WORK TO BE COMPLETED =>
Output only the lines of the entries that follow, starting at the one with "camera: 30 degrees left, 10 degrees up" and running down to the one with "(451, 152) = (503, 295): turquoise", both included and unchanged.

☆ ☆ ☆ ☆ ☆ ☆ ☆

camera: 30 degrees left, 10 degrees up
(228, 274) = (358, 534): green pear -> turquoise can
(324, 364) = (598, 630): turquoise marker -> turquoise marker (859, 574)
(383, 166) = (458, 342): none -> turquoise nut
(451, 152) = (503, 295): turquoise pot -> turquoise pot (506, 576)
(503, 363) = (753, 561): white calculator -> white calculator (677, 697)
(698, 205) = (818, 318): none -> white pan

☆ ☆ ☆ ☆ ☆ ☆ ☆

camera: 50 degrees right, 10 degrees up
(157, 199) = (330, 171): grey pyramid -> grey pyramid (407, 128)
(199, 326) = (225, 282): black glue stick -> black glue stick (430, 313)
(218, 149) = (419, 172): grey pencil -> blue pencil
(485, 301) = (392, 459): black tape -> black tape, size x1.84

☆ ☆ ☆ ☆ ☆ ☆ ☆

TASK RESULT =>
camera: 30 degrees left, 10 degrees up
(228, 274) = (358, 534): green pear -> turquoise can
(324, 364) = (598, 630): turquoise marker -> turquoise marker (859, 574)
(383, 166) = (458, 342): none -> turquoise nut
(451, 152) = (503, 295): turquoise pot -> turquoise pot (506, 576)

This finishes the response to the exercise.